• About this exercise: Retyping the data exactly is the task. Include every line.

• Source material:
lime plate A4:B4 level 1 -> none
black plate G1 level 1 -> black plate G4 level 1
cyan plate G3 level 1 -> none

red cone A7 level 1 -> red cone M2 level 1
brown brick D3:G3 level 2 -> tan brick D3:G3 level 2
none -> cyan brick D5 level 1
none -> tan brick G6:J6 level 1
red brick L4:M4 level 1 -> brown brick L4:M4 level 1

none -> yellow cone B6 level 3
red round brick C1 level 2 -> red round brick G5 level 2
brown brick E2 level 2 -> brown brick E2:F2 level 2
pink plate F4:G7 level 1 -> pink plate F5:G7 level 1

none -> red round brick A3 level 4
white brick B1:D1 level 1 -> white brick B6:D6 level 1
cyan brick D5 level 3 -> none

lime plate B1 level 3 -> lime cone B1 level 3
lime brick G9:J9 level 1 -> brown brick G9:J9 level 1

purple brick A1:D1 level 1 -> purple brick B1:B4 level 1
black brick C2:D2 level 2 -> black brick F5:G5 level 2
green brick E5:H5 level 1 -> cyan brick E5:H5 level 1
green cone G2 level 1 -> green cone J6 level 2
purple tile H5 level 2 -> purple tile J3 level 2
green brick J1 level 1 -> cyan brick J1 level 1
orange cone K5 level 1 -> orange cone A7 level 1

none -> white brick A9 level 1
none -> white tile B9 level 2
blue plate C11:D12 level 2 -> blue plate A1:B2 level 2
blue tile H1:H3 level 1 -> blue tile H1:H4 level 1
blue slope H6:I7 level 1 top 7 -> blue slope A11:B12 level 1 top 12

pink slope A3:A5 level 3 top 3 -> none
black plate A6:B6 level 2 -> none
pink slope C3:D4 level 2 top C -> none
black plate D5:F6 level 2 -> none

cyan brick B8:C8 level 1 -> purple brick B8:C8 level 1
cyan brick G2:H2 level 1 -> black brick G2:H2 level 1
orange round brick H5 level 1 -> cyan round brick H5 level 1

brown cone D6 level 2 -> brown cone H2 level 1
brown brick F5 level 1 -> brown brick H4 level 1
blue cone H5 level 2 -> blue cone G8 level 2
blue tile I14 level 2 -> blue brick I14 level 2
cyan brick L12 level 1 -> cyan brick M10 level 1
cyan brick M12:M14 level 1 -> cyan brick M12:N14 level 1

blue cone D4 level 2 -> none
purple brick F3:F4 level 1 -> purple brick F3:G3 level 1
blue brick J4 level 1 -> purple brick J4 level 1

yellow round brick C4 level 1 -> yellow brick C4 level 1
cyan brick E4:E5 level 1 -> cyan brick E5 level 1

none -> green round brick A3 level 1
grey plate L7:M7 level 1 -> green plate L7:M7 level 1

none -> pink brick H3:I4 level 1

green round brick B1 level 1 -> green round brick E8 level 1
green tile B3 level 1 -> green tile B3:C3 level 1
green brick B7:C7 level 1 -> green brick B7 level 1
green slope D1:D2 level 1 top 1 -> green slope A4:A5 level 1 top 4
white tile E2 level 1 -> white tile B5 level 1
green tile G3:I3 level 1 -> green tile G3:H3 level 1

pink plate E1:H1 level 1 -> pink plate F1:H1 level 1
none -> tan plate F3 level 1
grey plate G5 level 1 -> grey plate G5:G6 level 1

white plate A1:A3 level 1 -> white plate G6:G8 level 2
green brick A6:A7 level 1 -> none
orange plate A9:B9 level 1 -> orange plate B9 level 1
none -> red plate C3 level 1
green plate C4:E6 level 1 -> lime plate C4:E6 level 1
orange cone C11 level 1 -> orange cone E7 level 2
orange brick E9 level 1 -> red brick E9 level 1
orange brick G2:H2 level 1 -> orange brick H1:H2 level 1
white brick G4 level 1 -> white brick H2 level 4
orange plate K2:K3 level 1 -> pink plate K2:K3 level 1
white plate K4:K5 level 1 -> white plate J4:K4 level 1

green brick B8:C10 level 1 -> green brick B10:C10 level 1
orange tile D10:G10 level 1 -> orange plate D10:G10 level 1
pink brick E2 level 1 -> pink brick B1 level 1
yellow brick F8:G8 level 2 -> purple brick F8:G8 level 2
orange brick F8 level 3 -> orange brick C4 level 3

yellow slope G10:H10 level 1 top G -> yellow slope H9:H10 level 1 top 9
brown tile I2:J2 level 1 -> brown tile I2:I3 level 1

• Your solution:
lime plate A4:B4 level 1 -> none
black plate G1 level 1 -> black plate G4 level 1
cyan plate G3 level 1 -> none

red cone A7 level 1 -> red cone M2 level 1
brown brick D3:G3 level 2 -> tan brick D3:G3 level 2
none -> cyan brick D5 level 1
none -> tan brick G6:J6 level 1
red brick L4:M4 level 1 -> brown brick L4:M4 level 1

none -> yellow cone B6 level 3
red round brick C1 level 2 -> red round brick G5 level 2
brown brick E2 level 2 -> brown brick E2:F2 level 2
pink plate F4:G7 level 1 -> pink plate F5:G7 level 1

none -> red round brick A3 level 4
white brick B1:D1 level 1 -> white brick B6:D6 level 1
cyan brick D5 level 3 -> none

lime plate B1 level 3 -> lime cone B1 level 3
lime brick G9:J9 level 1 -> brown brick G9:J9 level 1

purple brick A1:D1 level 1 -> purple brick B1:B4 level 1
black brick C2:D2 level 2 -> black brick F5:G5 level 2
green brick E5:H5 level 1 -> cyan brick E5:H5 level 1
green cone G2 level 1 -> green cone J6 level 2
purple tile H5 level 2 -> purple tile J3 level 2
green brick J1 level 1 -> cyan brick J1 level 1
orange cone K5 level 1 -> orange cone A7 level 1

none -> white brick A9 level 1
none -> white tile B9 level 2
blue plate C11:D12 level 2 -> blue plate A1:B2 level 2
blue tile H1:H3 level 1 -> blue tile H1:H4 level 1
blue slope H6:I7 level 1 top 7 -> blue slope A11:B12 level 1 top 12

pink slope A3:A5 level 3 top 3 -> none
black plate A6:B6 level 2 -> none
pink slope C3:D4 level 2 top C -> none
black plate D5:F6 level 2 -> none

cyan brick B8:C8 level 1 -> purple brick B8:C8 level 1
cyan brick G2:H2 level 1 -> black brick G2:H2 level 1
orange round brick H5 level 1 -> cyan round brick H5 level 1

brown cone D6 level 2 -> brown cone H2 level 1
brown brick F5 level 1 -> brown brick H4 level 1
blue cone H5 level 2 -> blue cone G8 level 2
blue tile I14 level 2 -> blue brick I14 level 2
cyan brick L12 level 1 -> cyan brick M10 level 1
cyan brick M12:M14 level 1 -> cyan brick M12:N14 level 1

blue cone D4 level 2 -> none
purple brick F3:F4 level 1 -> purple brick F3:G3 level 1
blue brick J4 level 1 -> purple brick J4 level 1

yellow round brick C4 level 1 -> yellow brick C4 level 1
cyan brick E4:E5 level 1 -> cyan brick E5 level 1

none -> green round brick A3 level 1
grey plate L7:M7 level 1 -> green plate L7:M7 level 1

none -> pink brick H3:I4 level 1

green round brick B1 level 1 -> green round brick E8 level 1
green tile B3 level 1 -> green tile B3:C3 level 1
green brick B7:C7 level 1 -> green brick B7 level 1
green slope D1:D2 level 1 top 1 -> green slope A4:A5 level 1 top 4
white tile E2 level 1 -> white tile B5 level 1
green tile G3:I3 level 1 -> green tile G3:H3 level 1

pink plate E1:H1 level 1 -> pink plate F1:H1 level 1
none -> tan plate F3 level 1
grey plate G5 level 1 -> grey plate G5:G6 level 1

white plate A1:A3 level 1 -> white plate G6:G8 level 2
green brick A6:A7 level 1 -> none
orange plate A9:B9 level 1 -> orange plate B9 level 1
none -> red plate C3 level 1
green plate C4:E6 level 1 -> lime plate C4:E6 level 1
orange cone C11 level 1 -> orange cone E7 level 2
orange brick E9 level 1 -> red brick E9 level 1
orange brick G2:H2 level 1 -> orange brick H1:H2 level 1
white brick G4 level 1 -> white brick H2 level 4
orange plate K2:K3 level 1 -> pink plate K2:K3 level 1
white plate K4:K5 level 1 -> white plate J4:K4 level 1

green brick B8:C10 level 1 -> green brick B10:C10 level 1
orange tile D10:G10 level 1 -> orange plate D10:G10 level 1
pink brick E2 level 1 -> pink brick B1 level 1
yellow brick F8:G8 level 2 -> purple brick F8:G8 level 2
orange brick F8 level 3 -> orange brick C4 level 3

yellow slope G10:H10 level 1 top G -> yellow slope H9:H10 level 1 top 9
brown tile I2:J2 level 1 -> brown tile I2:I3 level 1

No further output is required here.